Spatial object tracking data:
—————

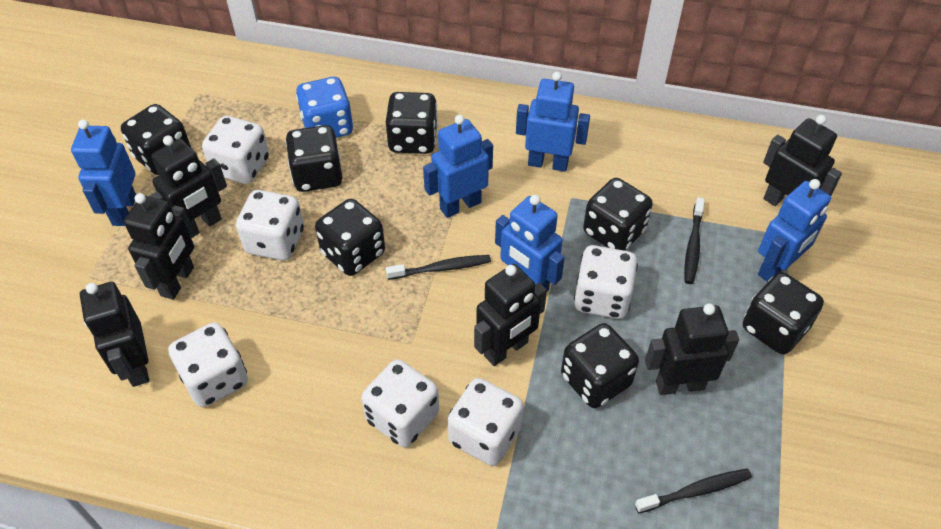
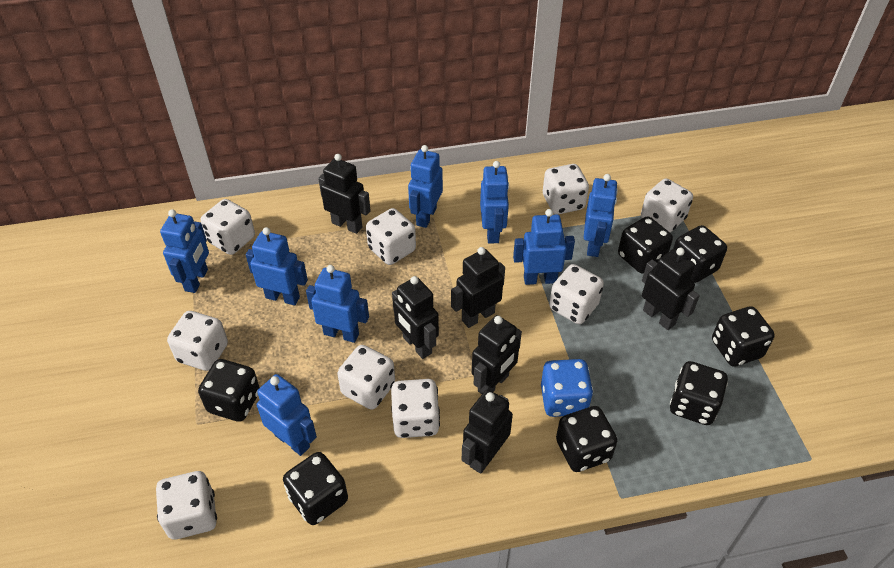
black toothbrush: 3 -> 0
blue robot: 5 -> 8
white dice: 6 -> 9

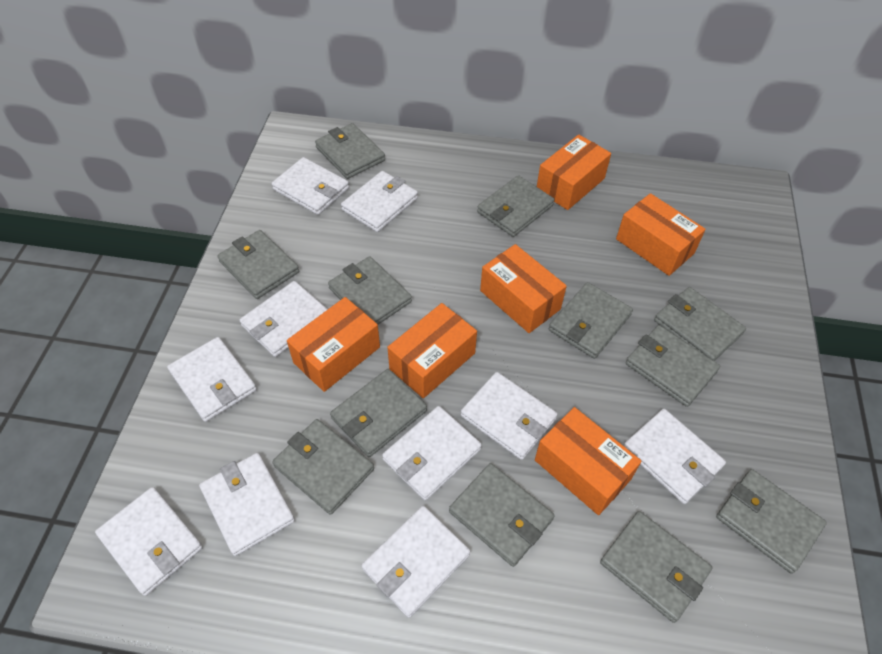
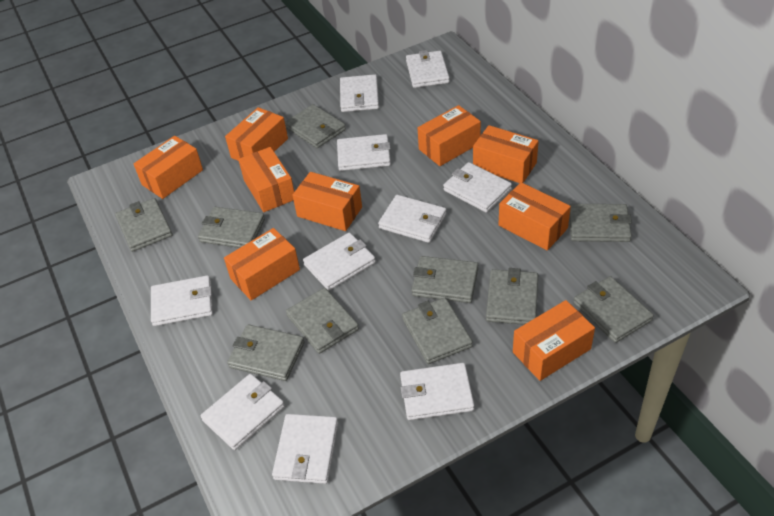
grey wallet: 12 -> 10
orange box: 6 -> 9

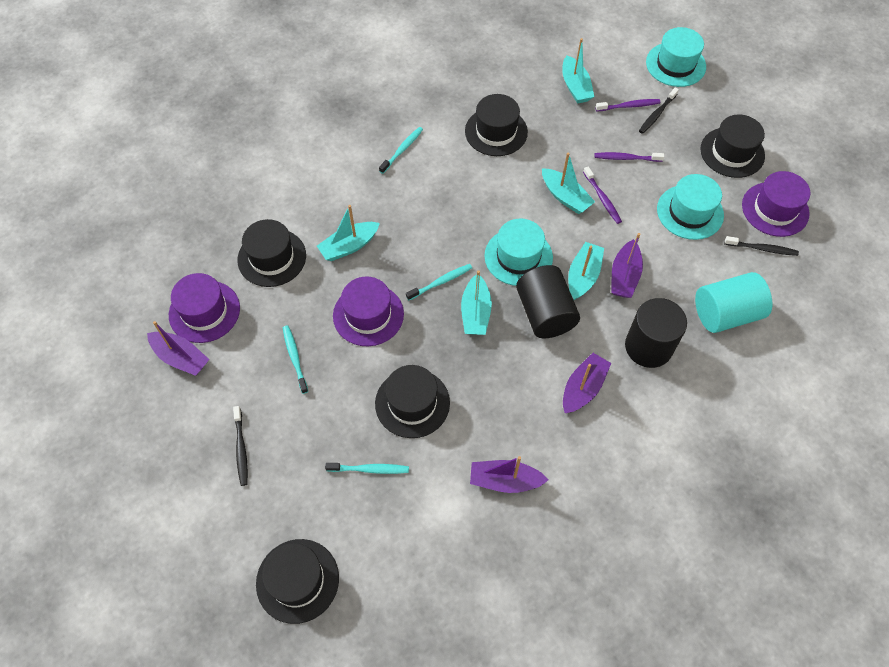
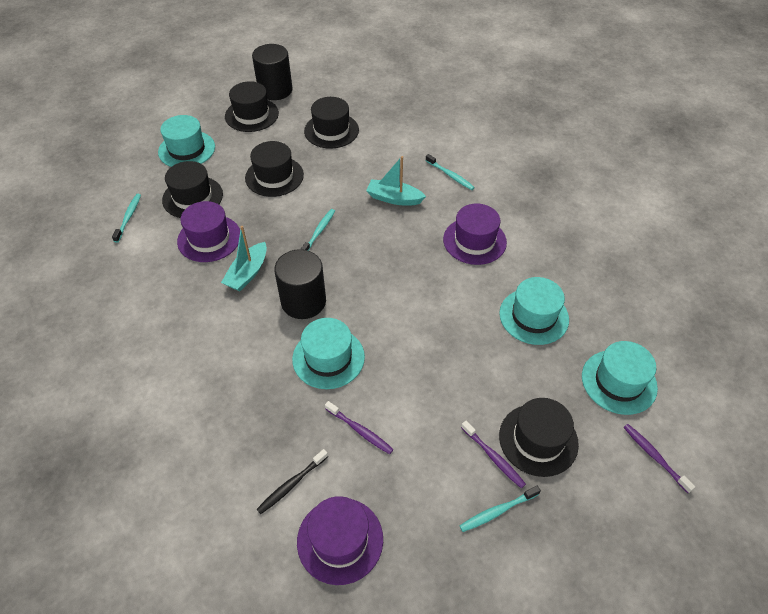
black toothbrush: 3 -> 1
purple boat: 4 -> 0
turquoise boat: 5 -> 2
turquoise cylinder: 1 -> 0
turquoise hat: 3 -> 4

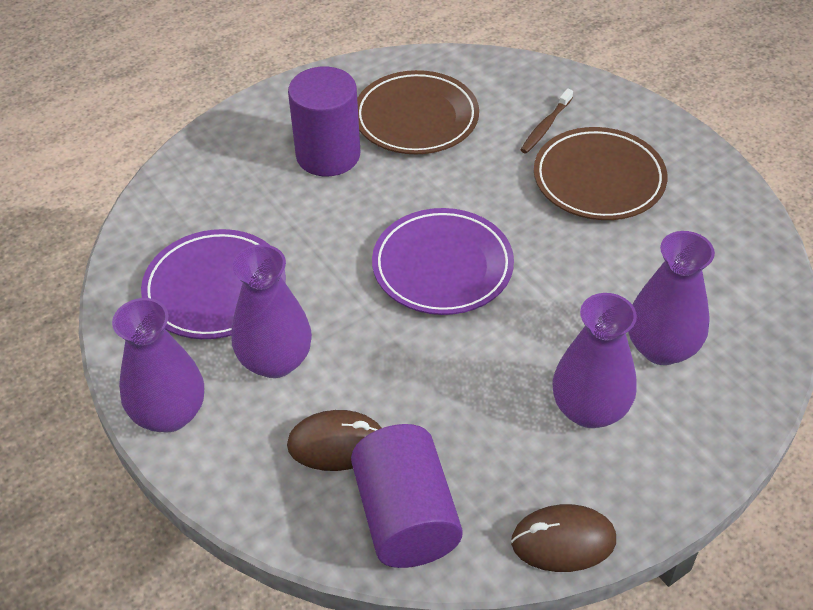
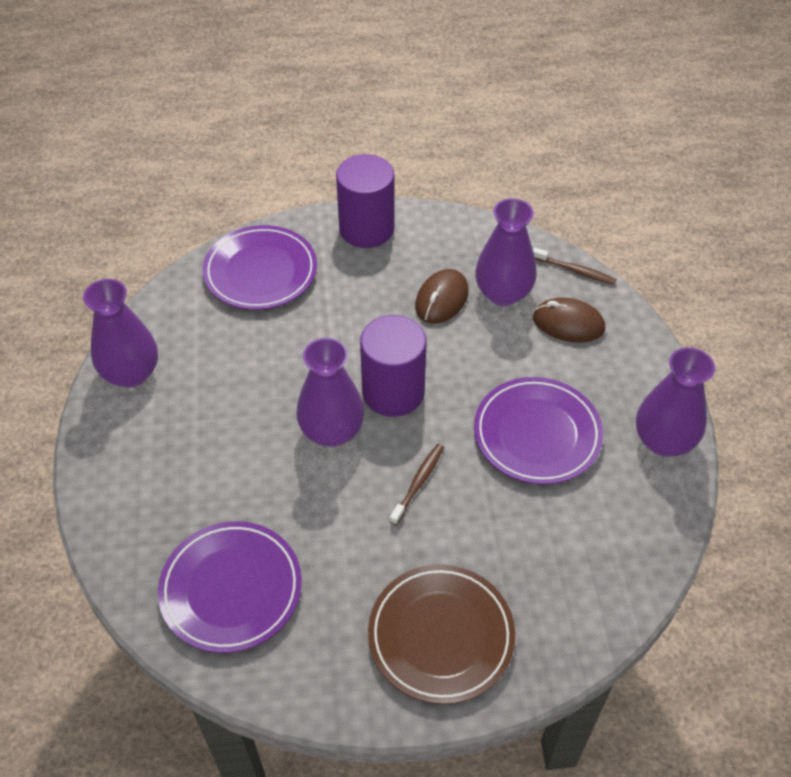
brown plate: 2 -> 1
brown toothbrush: 1 -> 2
purple plate: 2 -> 3

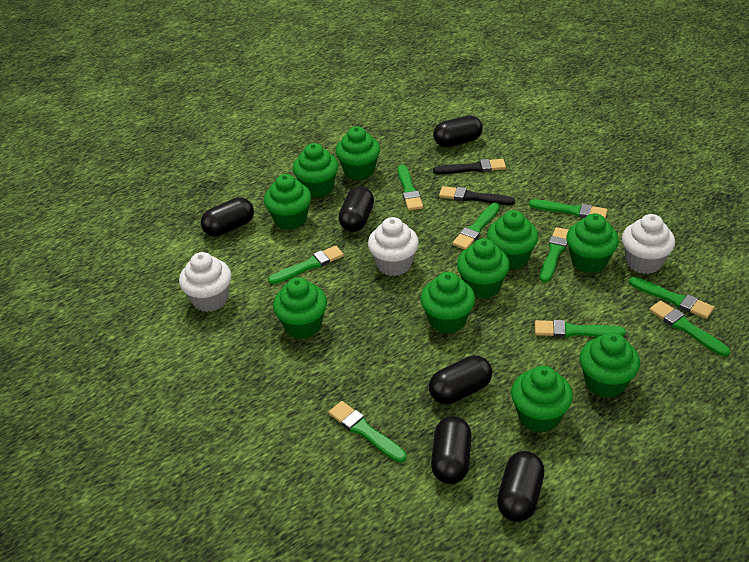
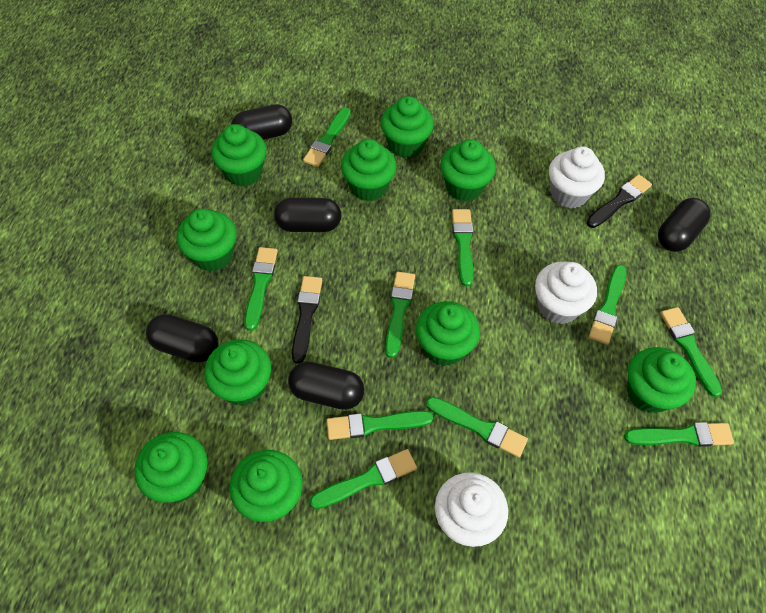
black capsule: 6 -> 5
green brush: 9 -> 10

—————

YOUR ASSIGNMENT >> All preceding records should be duplicated verbatim, images excepted.

EXERCISE ANSWER >>
black toothbrush: 3 -> 0
blue robot: 5 -> 8
white dice: 6 -> 9

grey wallet: 12 -> 10
orange box: 6 -> 9

black toothbrush: 3 -> 1
purple boat: 4 -> 0
turquoise boat: 5 -> 2
turquoise cylinder: 1 -> 0
turquoise hat: 3 -> 4

brown plate: 2 -> 1
brown toothbrush: 1 -> 2
purple plate: 2 -> 3

black capsule: 6 -> 5
green brush: 9 -> 10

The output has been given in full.